* _Recorded information_:
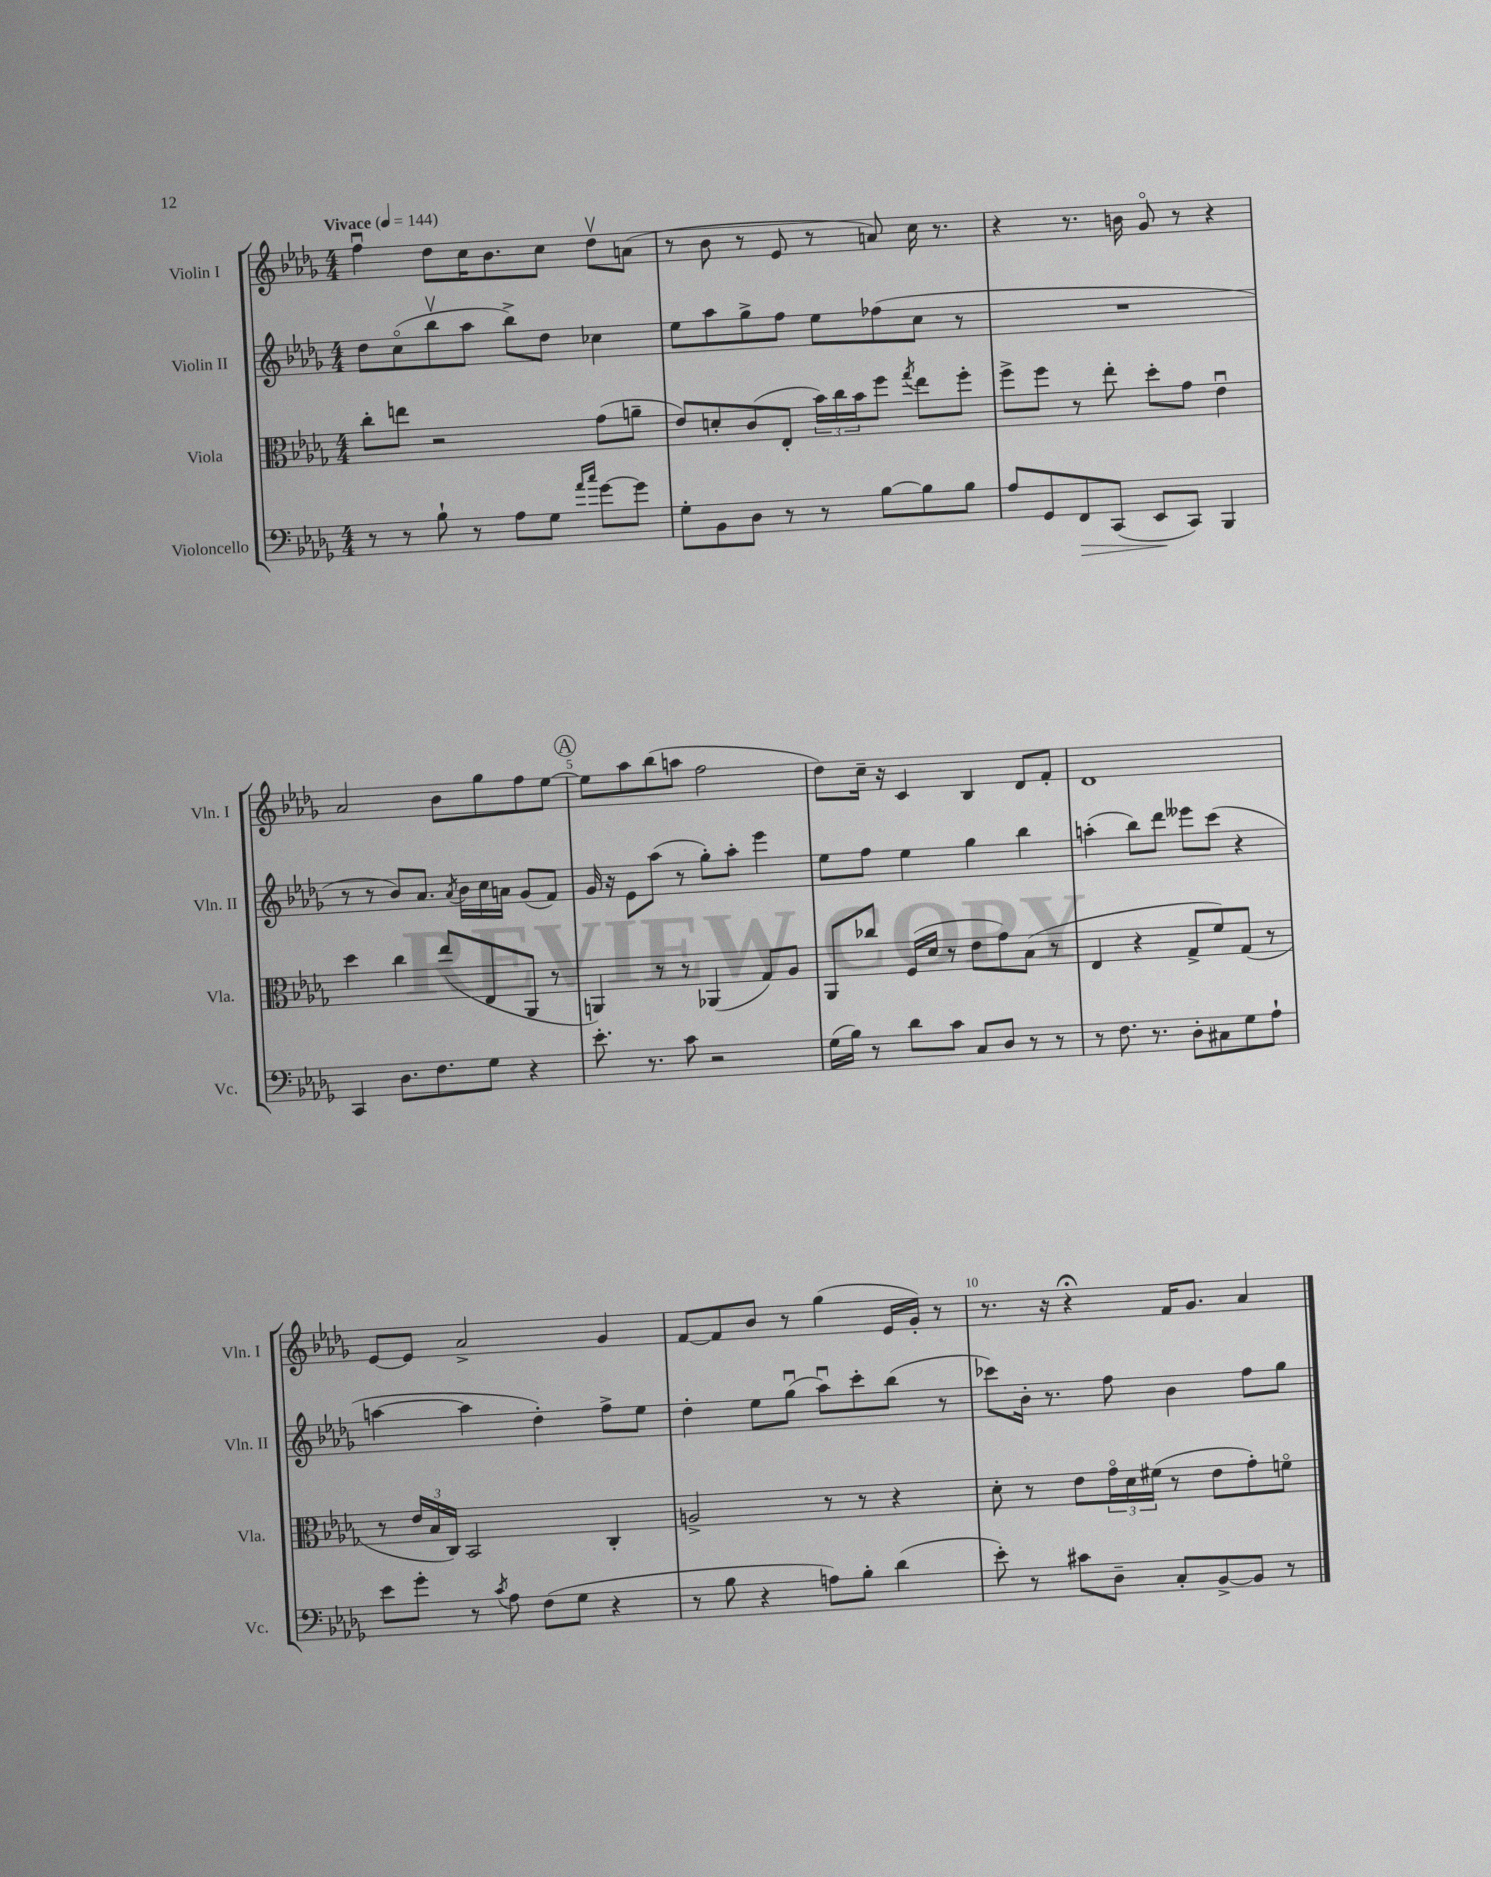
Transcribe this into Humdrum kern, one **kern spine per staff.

**kern	**kern	**kern	**kern
*staff4	*staff3	*staff2	*staff1
*clefF4	*clefC3	*clefG2	*clefG2
*k[b-e-a-d-g-]	*k[b-e-a-d-g-]	*k[b-e-a-d-g-]	*k[b-e-a-d-g-]
*M4/4	*M4/4	*M4/4	*M4/4
*MM144	*MM144	*MM144	*MM144
8r	8cc'	8dd-	4ffu
8r	8ee	(8cco	.
8B-`	2r	8bb-v	8dd-
8r	.	8aa-	16cc
.	.	.	8.b-
8A-	.	8bb-^)	.
8G-	.	8dd-	8cc
16qqa-	.	.	.
16qqcc	.	.	.
[8g-	(8g-	4cc-	8dd-v
8g-]	8a~	.	(8a
=	=	=	=
8G-'	8e-)	8ee-	8r
8BB-	8d'	8aa-	8b-
8D-	(8c	8gg-^	8r
8r	8E-'	8ff	8e-
8r	24b-)	8ee-	8r
.	24cc	.	.
.	24b-	.	.
[8B-	8ff	(8ff-	8a)
.	8qgg-	.	.
8B-]	8ee-	8cc	16cc
.	.	.	8.r
8B-	8ff'	8r	.
=	=	=	=
8A-	8ff^	1r	4r
8GG-	8ff	.	.
8FF	8r	.	8.r
(8CC	8ee-'	.	.
.	.	.	16b
8EE-	8dd-'	.	8g-o
8CC)	8g-	.	8r
4BBB-	4e-u	.	4r
=	=	=	=
4CC	4dd-	8r	2a-
.	.	8r	.
8.D-	4cc	8b-)	.
.	.	8.a-	.
8.F	.	.	.
.	(8ee-	.	8b-
.	.	8qa-	.
.	.	16b-	.
8G-	8E-	16cc	8gg-
.	.	16a	.
4r	8AA-	(8g-	8ff
.	8r	8f)	[8ee-
=	=	=	=
8.e-'	4AA)	16g-	8ee-]
.	.	16r	.
.	.	8e-	8aa-
8.r	.	.	.
.	8r	(8aa-	(8bb-
8c	8r	8r	8aa
2r	(4AA-	8gg-')	2ff
.	.	8aa-'	.
.	8G-)	4eee-	.
.	8A-	.	.
=	=	=	=
(16G-	8AA-	8ee-	8dd-)
16B-)	.	.	.
8r	8cc-	8ff	16cc~
.	.	.	16r
8d-	(16F	4ee-	4c
.	16d-	.	.
8c	8r	.	.
8C	8e-	4gg-	4B-
8D-	8g-)	.	.
8r	(8B-	4bb-	8d-
8r	8r	.	8f'
=	=	=	=
8r	4E-	(4aa'	1d-
8.F	.	.	.
.	4r	8bb-)	.
8.r	.	.	.
.	.	8ddd-	.
8D-'	8G-^	8eee--	.
8C#	8f)	(8ccc	.
8G-	(8G-	4r	.
8A-`	8r	.	.
=	=	=	=
8e-	8r	[4aa	[8e-
8g-'	24e-	.	8e-]
.	24B-	.	.
.	24C)	.	.
8r	2BB-	4aa]	2a-^
8qc	.	.	.
8A-	.	.	.
(8F	.	4dd-')	.
8G-	.	.	.
4r	4C'	8ff^	4g-
.	.	8ee-	.
=	=	=	=
8r	2A^	4dd-'	[8f
8B-	.	.	8f]
4r	.	8ee-	8b-
.	.	(8gg-u	8r
8A)	8r	8aa-u)	(4gg-
8B-'	8r	8ccc'	.
(4d-	4r	(8bb-	16e-
.	.	.	16g-')
.	.	8r	8r
=	=	=	=
8e-')	8d-'	8ccc-)	8.r
8r	8r	16b-'	.
.	.	8.r	16r
8c#	8e-	.	4r;
8D-~	24g-o	8ff	.
.	24d-	.	.
.	(24f#	.	.
8C'	8r	4b-	16f
.	.	.	8.g-
[8BB-^	8e-	.	.
8BB-]	8g-')	8ff	4a-
8r	8fo	8gg-	.
==	==	==	==
*-	*-	*-	*-
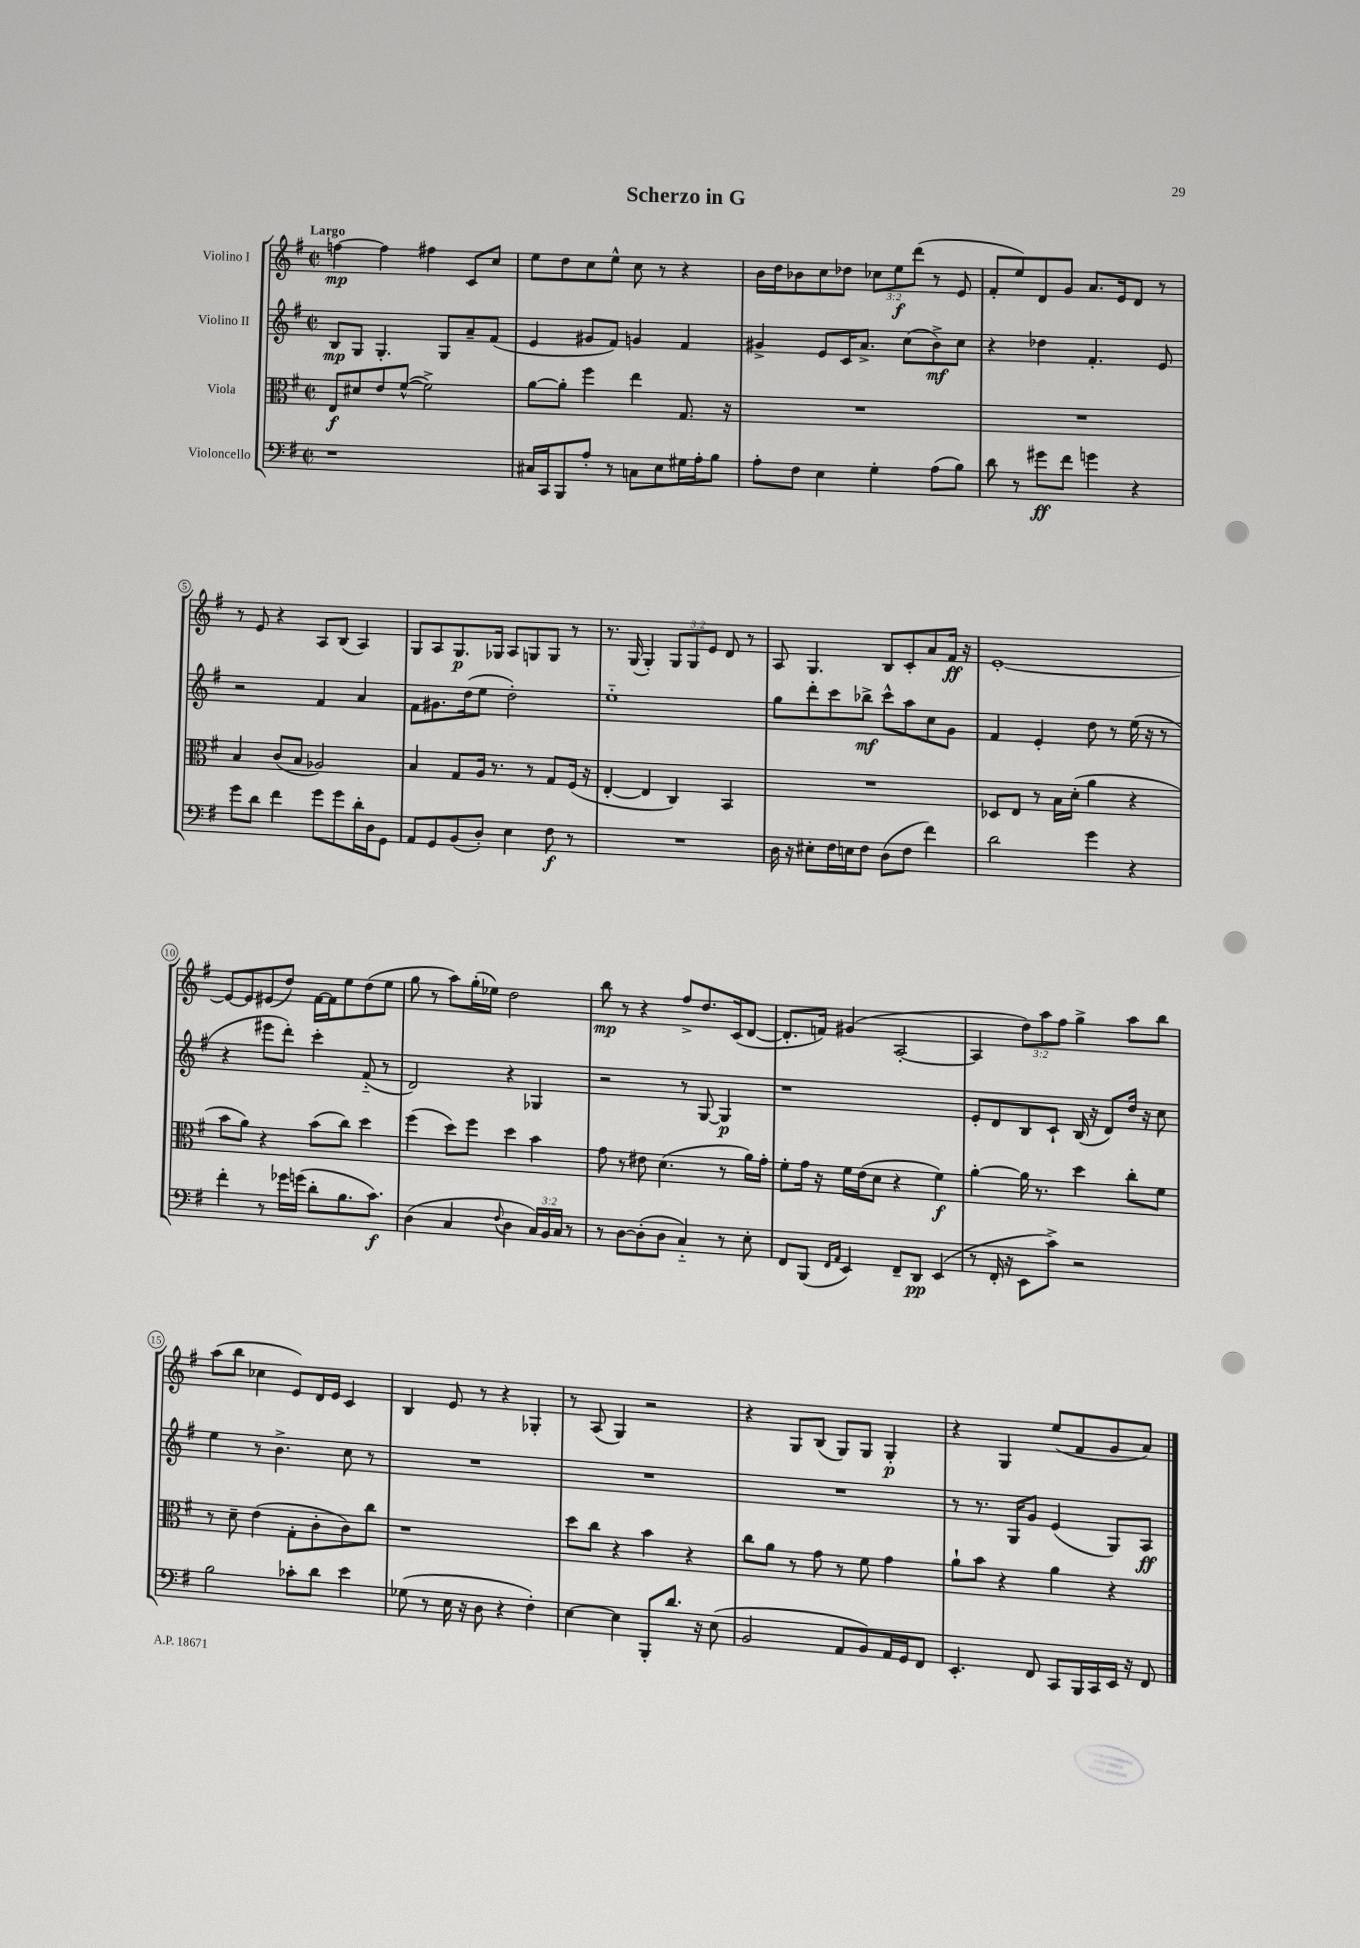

* _The task_:
Return every line in the listing above that contains the string "kern".

* _Exercise answer_:
Transcribe this into Humdrum kern, one **kern spine per staff.
**kern	**kern	**kern	**kern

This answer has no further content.